= Work instructions =
Each record should be written out exactly as given.

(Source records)
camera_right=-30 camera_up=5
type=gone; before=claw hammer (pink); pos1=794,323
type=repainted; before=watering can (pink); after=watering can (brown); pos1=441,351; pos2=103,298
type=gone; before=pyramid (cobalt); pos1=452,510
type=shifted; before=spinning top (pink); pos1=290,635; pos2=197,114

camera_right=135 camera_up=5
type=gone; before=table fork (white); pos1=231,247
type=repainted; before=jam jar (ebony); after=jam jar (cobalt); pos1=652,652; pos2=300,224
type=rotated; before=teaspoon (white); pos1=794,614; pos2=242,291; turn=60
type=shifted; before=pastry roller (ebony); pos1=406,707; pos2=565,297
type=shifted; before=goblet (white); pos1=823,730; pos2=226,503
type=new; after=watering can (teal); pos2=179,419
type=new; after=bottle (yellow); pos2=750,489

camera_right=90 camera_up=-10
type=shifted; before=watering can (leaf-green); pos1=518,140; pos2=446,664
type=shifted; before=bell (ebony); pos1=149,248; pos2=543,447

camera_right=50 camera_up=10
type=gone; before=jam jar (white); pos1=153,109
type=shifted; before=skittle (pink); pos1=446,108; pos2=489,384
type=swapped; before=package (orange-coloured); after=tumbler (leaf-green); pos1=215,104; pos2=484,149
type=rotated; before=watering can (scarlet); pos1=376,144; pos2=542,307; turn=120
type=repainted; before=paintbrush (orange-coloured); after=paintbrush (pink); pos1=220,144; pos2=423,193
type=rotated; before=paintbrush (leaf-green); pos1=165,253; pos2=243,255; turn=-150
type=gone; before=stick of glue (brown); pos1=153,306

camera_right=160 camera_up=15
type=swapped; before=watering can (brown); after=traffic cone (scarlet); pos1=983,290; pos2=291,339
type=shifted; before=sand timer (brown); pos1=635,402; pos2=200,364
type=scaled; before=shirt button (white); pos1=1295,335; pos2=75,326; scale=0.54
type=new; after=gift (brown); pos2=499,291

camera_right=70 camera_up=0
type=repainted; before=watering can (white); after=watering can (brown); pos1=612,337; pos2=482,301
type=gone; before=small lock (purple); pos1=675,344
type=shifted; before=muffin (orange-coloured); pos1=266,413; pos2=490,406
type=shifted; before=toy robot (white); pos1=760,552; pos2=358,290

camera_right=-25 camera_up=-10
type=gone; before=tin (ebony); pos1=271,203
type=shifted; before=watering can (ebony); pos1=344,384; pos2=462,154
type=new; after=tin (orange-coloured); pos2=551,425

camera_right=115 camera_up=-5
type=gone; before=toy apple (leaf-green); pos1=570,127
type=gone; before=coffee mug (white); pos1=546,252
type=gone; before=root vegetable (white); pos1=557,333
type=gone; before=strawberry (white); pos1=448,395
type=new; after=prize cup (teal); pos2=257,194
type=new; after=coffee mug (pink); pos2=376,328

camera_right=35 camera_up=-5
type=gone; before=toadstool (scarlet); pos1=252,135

= Answer area =
camera_right=-30 camera_up=5
type=gone; before=claw hammer (pink); pos1=794,323
type=repainted; before=watering can (pink); after=watering can (brown); pos1=441,351; pos2=103,298
type=gone; before=pyramid (cobalt); pos1=452,510
type=shifted; before=spinning top (pink); pos1=290,635; pos2=197,114

camera_right=135 camera_up=5
type=gone; before=table fork (white); pos1=231,247
type=repainted; before=jam jar (ebony); after=jam jar (cobalt); pos1=652,652; pos2=300,224
type=rotated; before=teaspoon (white); pos1=794,614; pos2=242,291; turn=60
type=shifted; before=pastry roller (ebony); pos1=406,707; pos2=565,297
type=shifted; before=goblet (white); pos1=823,730; pos2=226,503
type=new; after=watering can (teal); pos2=179,419
type=new; after=bottle (yellow); pos2=750,489

camera_right=90 camera_up=-10
type=shifted; before=watering can (leaf-green); pos1=518,140; pos2=446,664
type=shifted; before=bell (ebony); pos1=149,248; pos2=543,447

camera_right=50 camera_up=10
type=gone; before=jam jar (white); pos1=153,109
type=shifted; before=skittle (pink); pos1=446,108; pos2=489,384
type=swapped; before=package (orange-coloured); after=tumbler (leaf-green); pos1=215,104; pos2=484,149
type=rotated; before=watering can (scarlet); pos1=376,144; pos2=542,307; turn=120
type=repainted; before=paintbrush (orange-coloured); after=paintbrush (pink); pos1=220,144; pos2=423,193
type=rotated; before=paintbrush (leaf-green); pos1=165,253; pos2=243,255; turn=-150
type=gone; before=stick of glue (brown); pos1=153,306

camera_right=160 camera_up=15
type=swapped; before=watering can (brown); after=traffic cone (scarlet); pos1=983,290; pos2=291,339
type=shifted; before=sand timer (brown); pos1=635,402; pos2=200,364
type=scaled; before=shirt button (white); pos1=1295,335; pos2=75,326; scale=0.54
type=new; after=gift (brown); pos2=499,291

camera_right=70 camera_up=0
type=repainted; before=watering can (white); after=watering can (brown); pos1=612,337; pos2=482,301
type=gone; before=small lock (purple); pos1=675,344
type=shifted; before=muffin (orange-coloured); pos1=266,413; pos2=490,406
type=shifted; before=toy robot (white); pos1=760,552; pos2=358,290

camera_right=-25 camera_up=-10
type=gone; before=tin (ebony); pos1=271,203
type=shifted; before=watering can (ebony); pos1=344,384; pos2=462,154
type=new; after=tin (orange-coloured); pos2=551,425

camera_right=115 camera_up=-5
type=gone; before=toy apple (leaf-green); pos1=570,127
type=gone; before=coffee mug (white); pos1=546,252
type=gone; before=root vegetable (white); pos1=557,333
type=gone; before=strawberry (white); pos1=448,395
type=new; after=prize cup (teal); pos2=257,194
type=new; after=coffee mug (pink); pos2=376,328

camera_right=35 camera_up=-5
type=gone; before=toadstool (scarlet); pos1=252,135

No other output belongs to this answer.